- [STORED DATA]:
- Opening Delimiter -

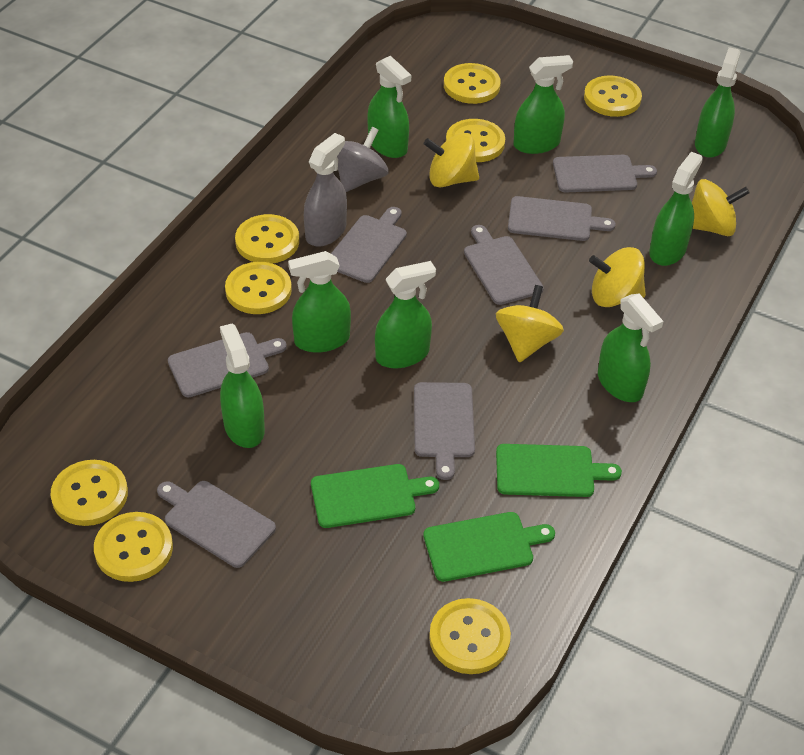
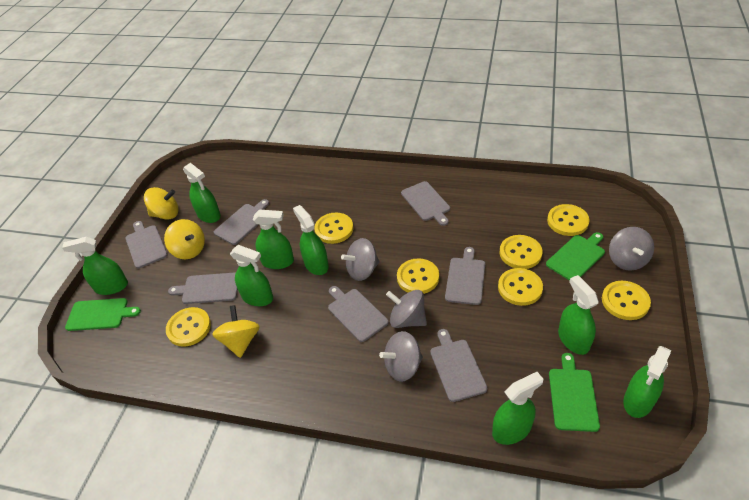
grey spinning top: 1 -> 4
grey spray bottle: 1 -> 0
yellow button: 8 -> 7
yellow spinning top: 4 -> 3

- Closing Delimiter -

- [DIRECTIONS FOR THIS TASK]: Return the material word for word. Pictures are not part of the copy.

- [OUTPUT BELOW]:
grey spinning top: 1 -> 4
grey spray bottle: 1 -> 0
yellow button: 8 -> 7
yellow spinning top: 4 -> 3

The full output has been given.